(Items from a dataset)
= Beginning of Section =

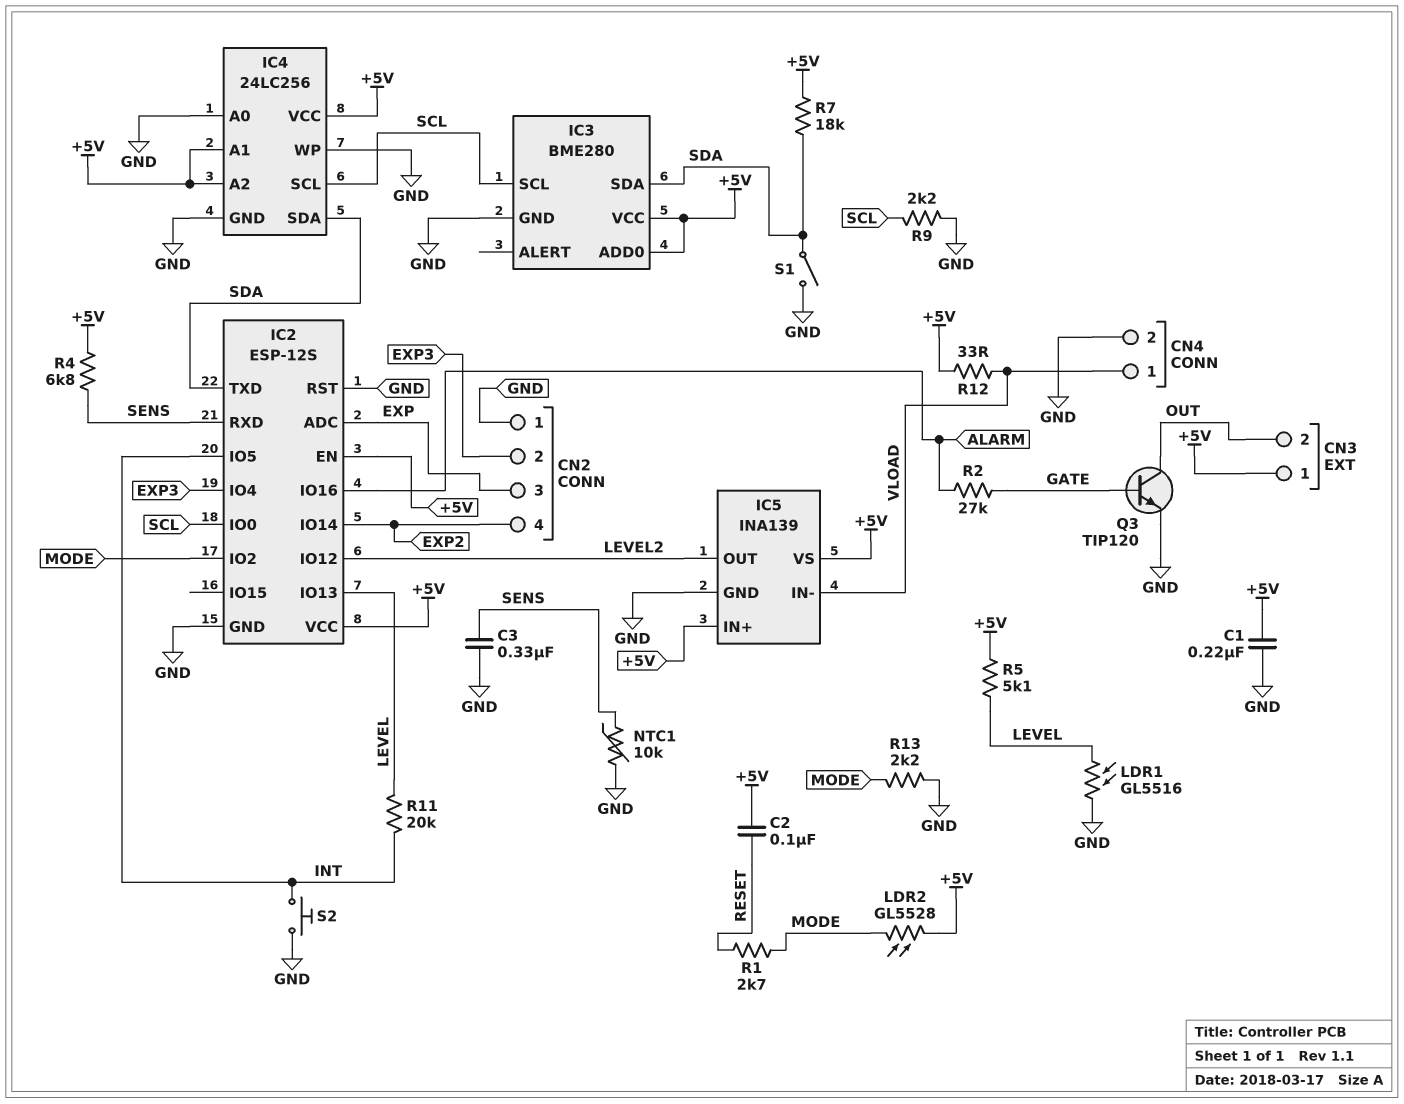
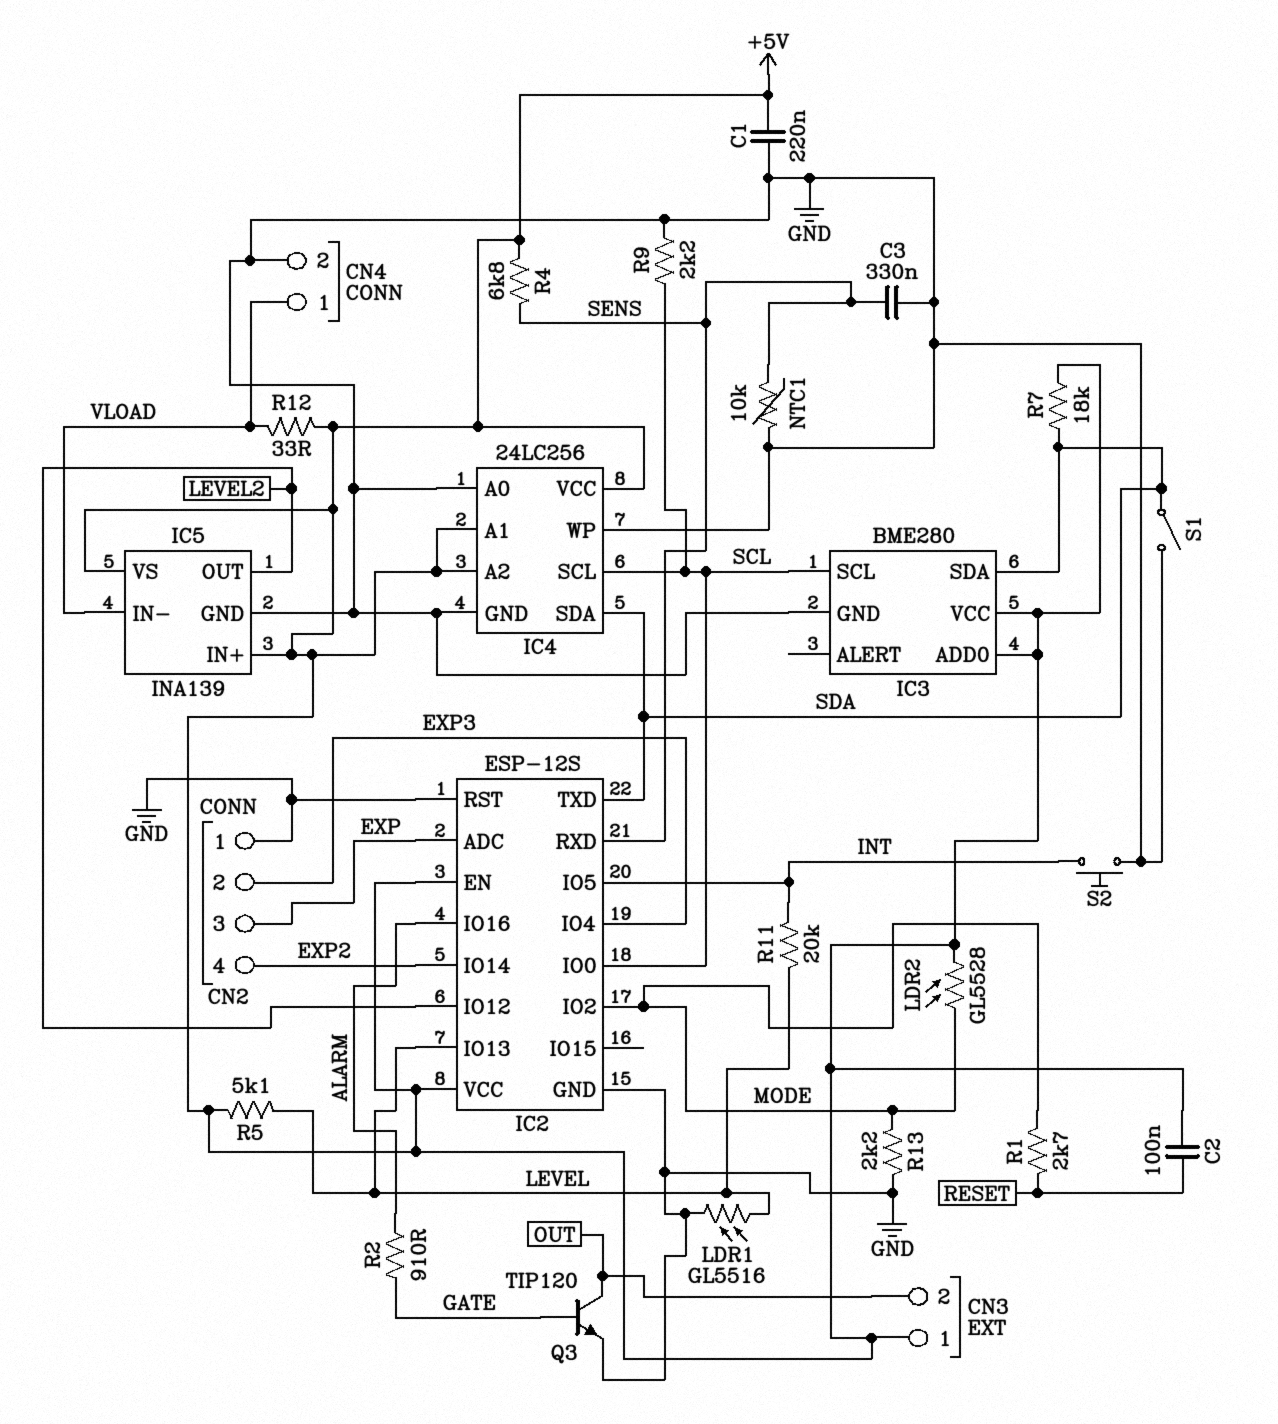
R2: 27k (ALARM, GATE) -> 910 (ALARM, GATE)

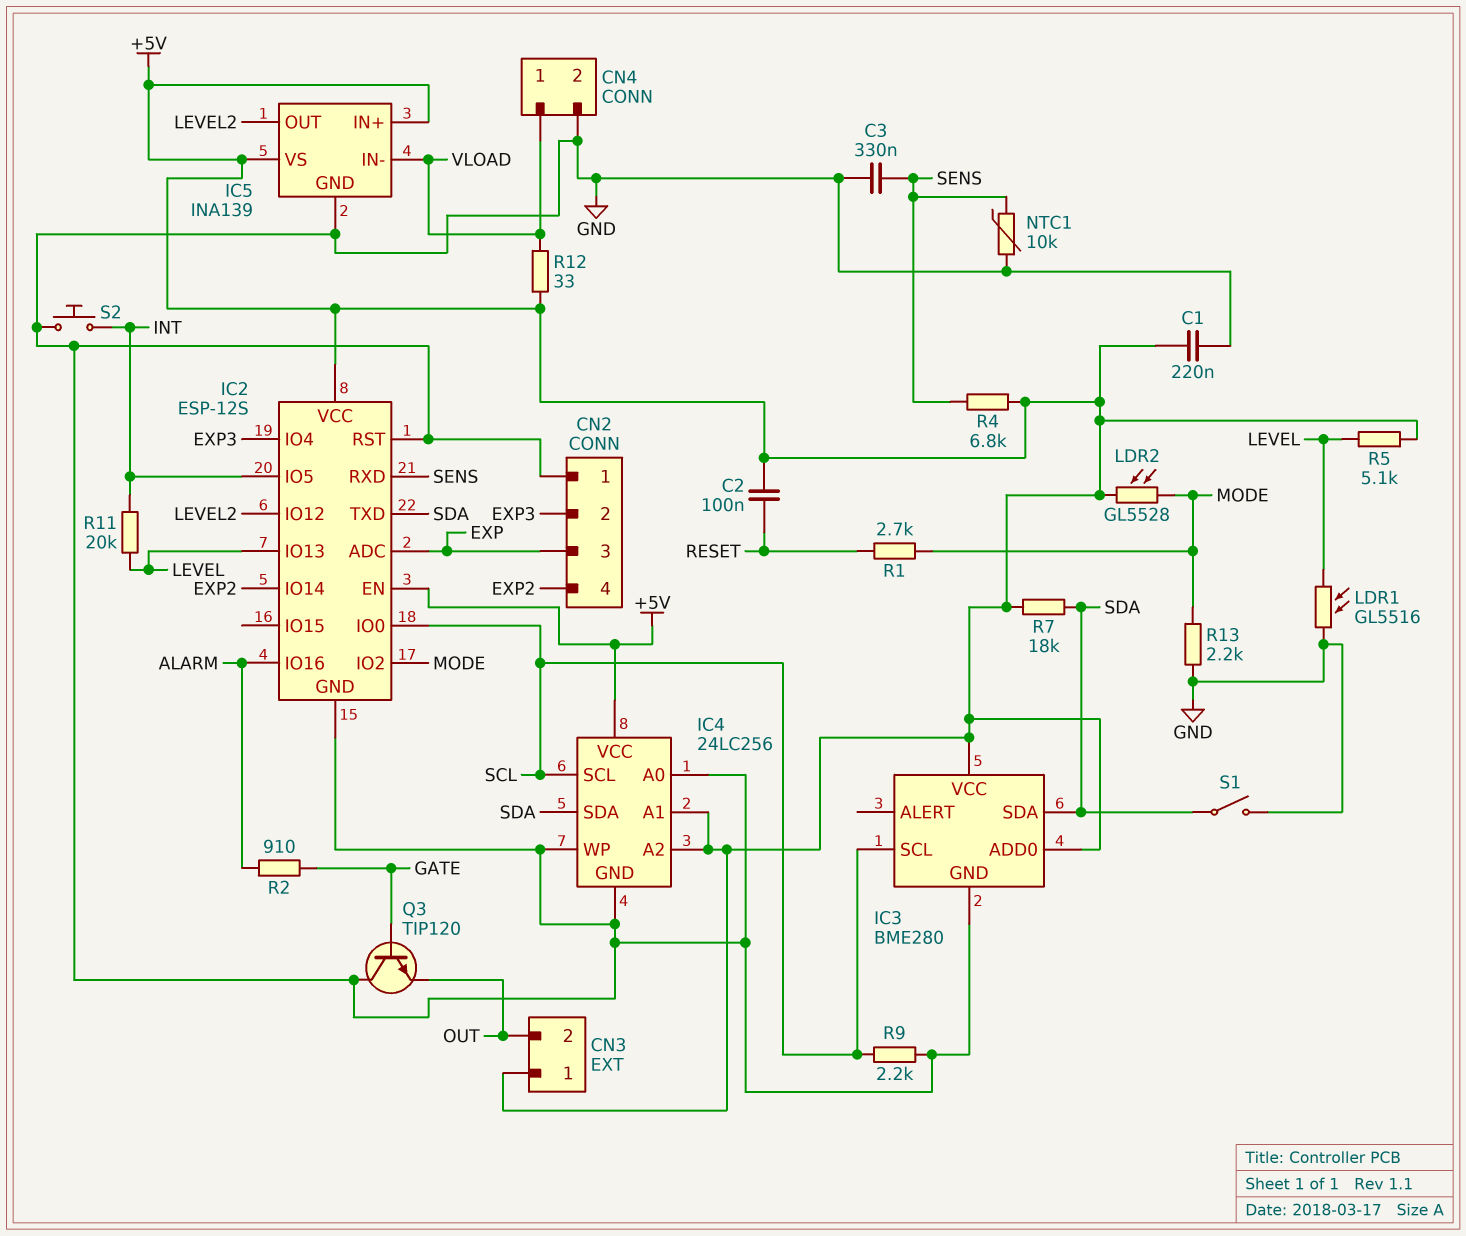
Q3: NPN TIP120 (B GATE, C OUT, E GND) -> NPN TIP120 (B GATE, C GND, E OUT)

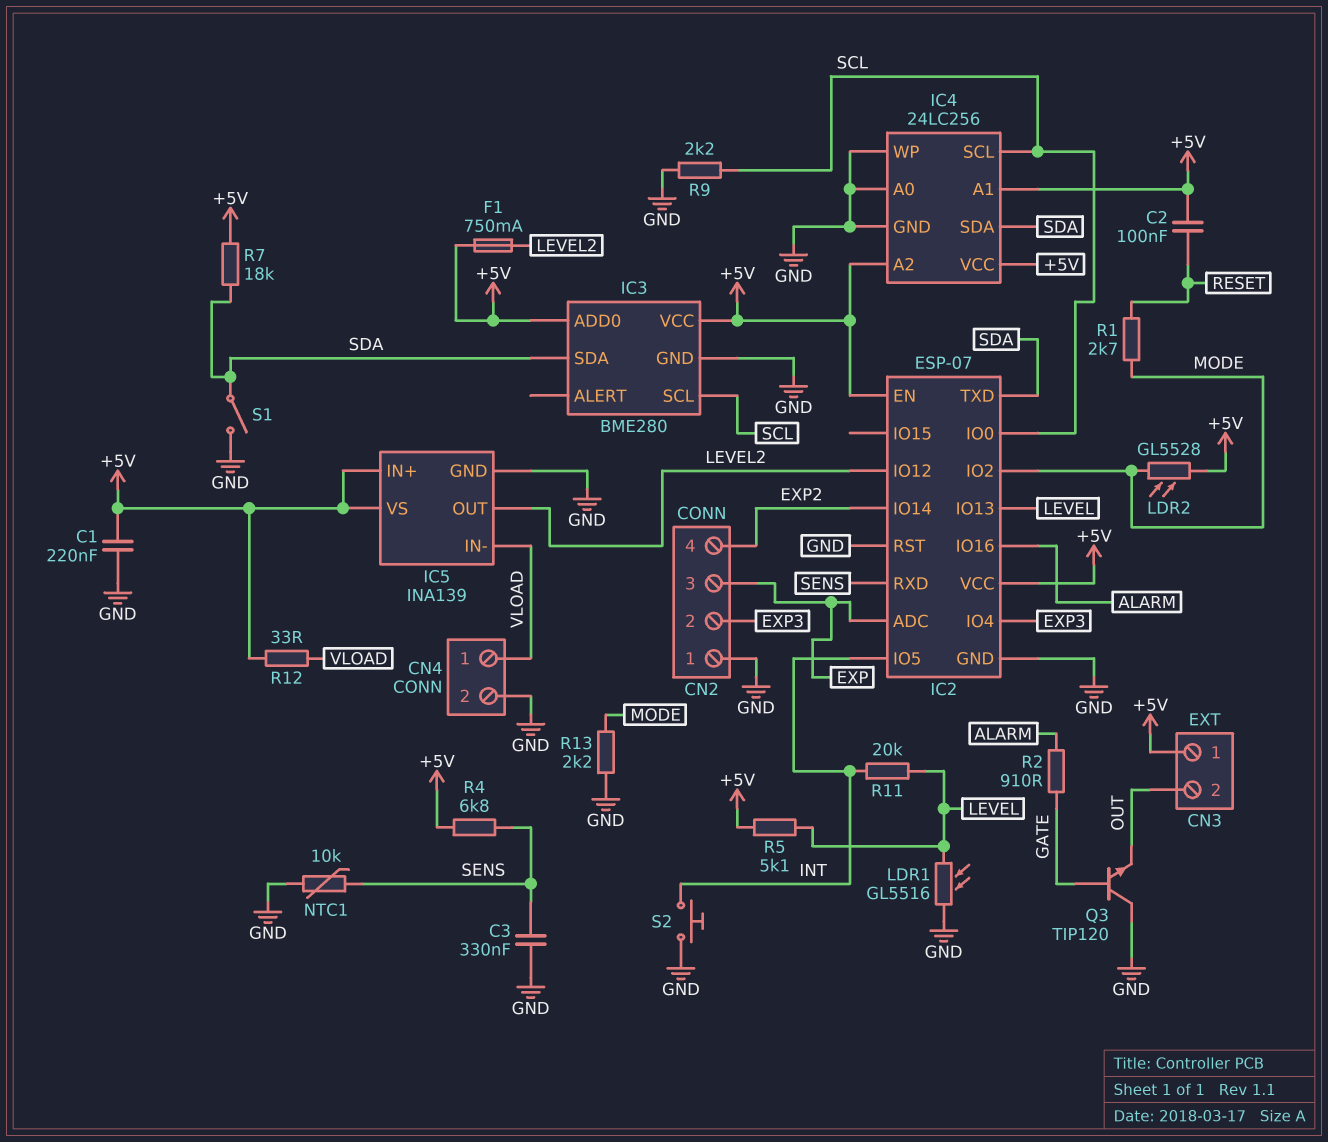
F1: none -> 750mA (+5V, LEVEL2)
IC2: ESP-12S -> ESP-07

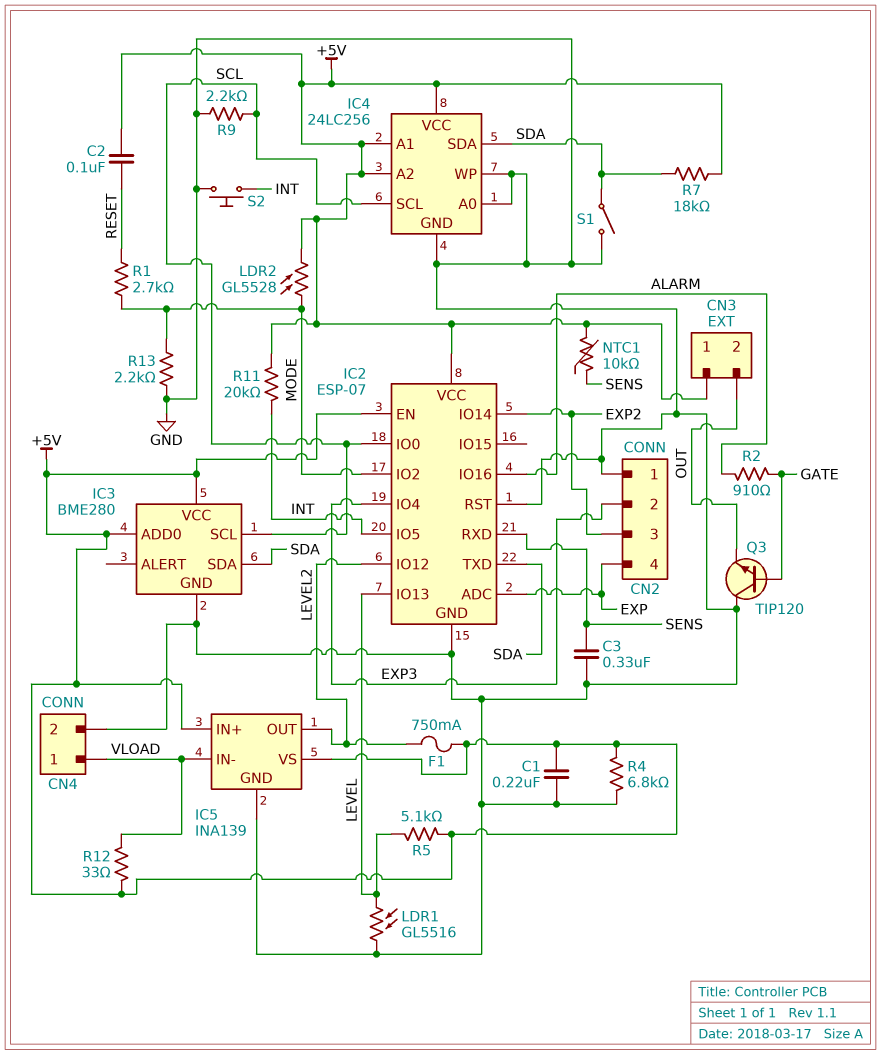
CN2 pin 3: EXP -> EXP2
CN2 pin 4: EXP2 -> EXP
NTC1: 10k (GND, SENS) -> 10k (+5V, SENS)
R4: 6.8k (+5V, SENS) -> 6.8k (+5V, GND)
R11: 20k (INT, LEVEL) -> 20k (+5V, INT)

= End of Section =

**Exercise**. Please return all of the entries word for word, excluding the pictures.

**Response below**.
R2: 27k (ALARM, GATE) -> 910 (ALARM, GATE)

Q3: NPN TIP120 (B GATE, C OUT, E GND) -> NPN TIP120 (B GATE, C GND, E OUT)

F1: none -> 750mA (+5V, LEVEL2)
IC2: ESP-12S -> ESP-07

CN2 pin 3: EXP -> EXP2
CN2 pin 4: EXP2 -> EXP
NTC1: 10k (GND, SENS) -> 10k (+5V, SENS)
R4: 6.8k (+5V, SENS) -> 6.8k (+5V, GND)
R11: 20k (INT, LEVEL) -> 20k (+5V, INT)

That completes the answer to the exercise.